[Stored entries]
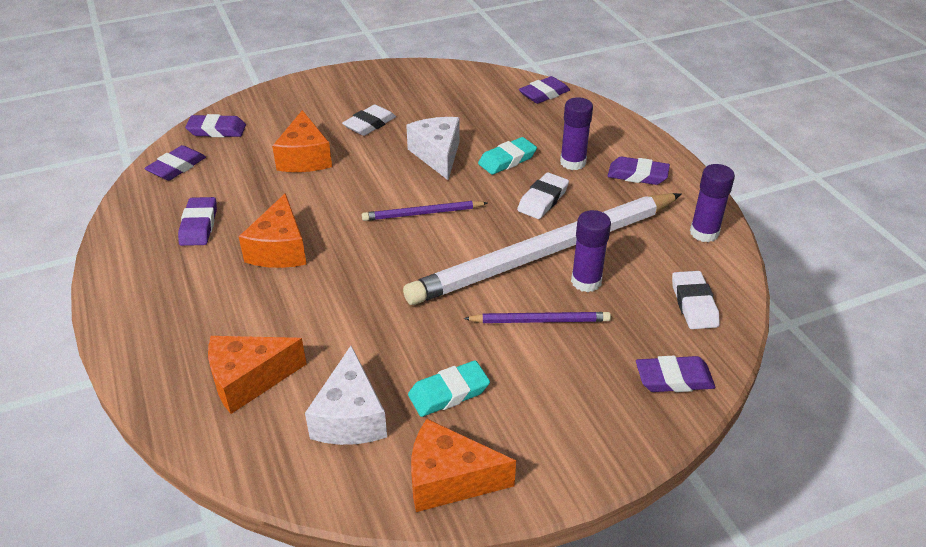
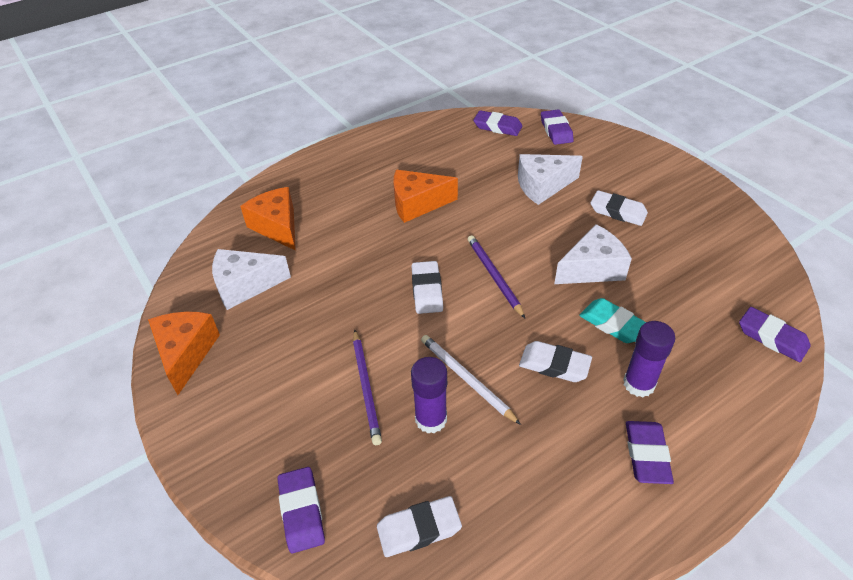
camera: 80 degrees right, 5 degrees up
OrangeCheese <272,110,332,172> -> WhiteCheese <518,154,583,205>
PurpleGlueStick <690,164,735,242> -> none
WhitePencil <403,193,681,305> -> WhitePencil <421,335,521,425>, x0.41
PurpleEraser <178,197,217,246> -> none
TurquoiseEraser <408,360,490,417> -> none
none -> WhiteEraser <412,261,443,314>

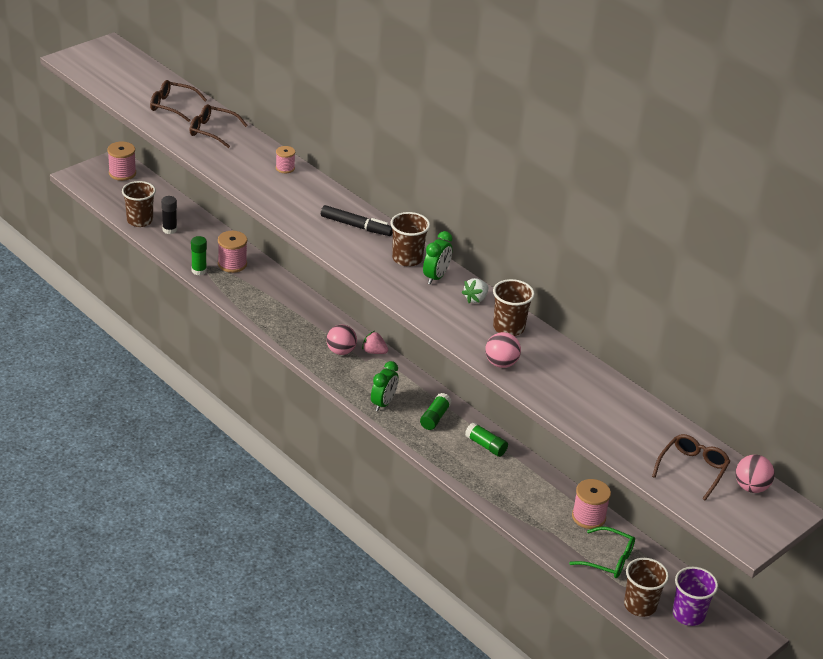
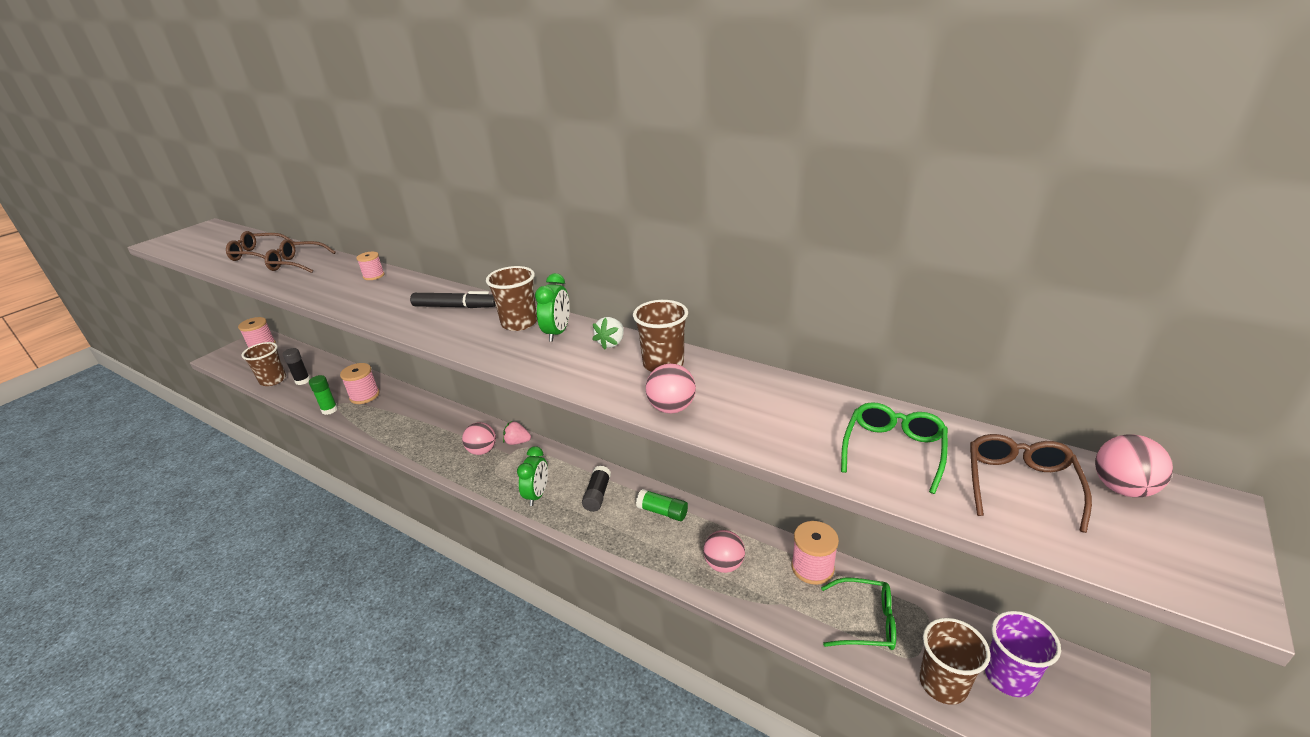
camera: 10 degrees left, 5 degrees down
GreenGlueStick <420,393,452,430> -> BlackGlueStick <582,466,611,512>
none -> GreenGlasses <841,402,948,494>
none -> PinkBall <704,530,745,573>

_WHAT NEEDS TO BE DONE_:
Your answer should be an exact copy of the entries above, with no images included.

_EXERCISE OUTPUT_:
camera: 80 degrees right, 5 degrees up
OrangeCheese <272,110,332,172> -> WhiteCheese <518,154,583,205>
PurpleGlueStick <690,164,735,242> -> none
WhitePencil <403,193,681,305> -> WhitePencil <421,335,521,425>, x0.41
PurpleEraser <178,197,217,246> -> none
TurquoiseEraser <408,360,490,417> -> none
none -> WhiteEraser <412,261,443,314>

camera: 10 degrees left, 5 degrees down
GreenGlueStick <420,393,452,430> -> BlackGlueStick <582,466,611,512>
none -> GreenGlasses <841,402,948,494>
none -> PinkBall <704,530,745,573>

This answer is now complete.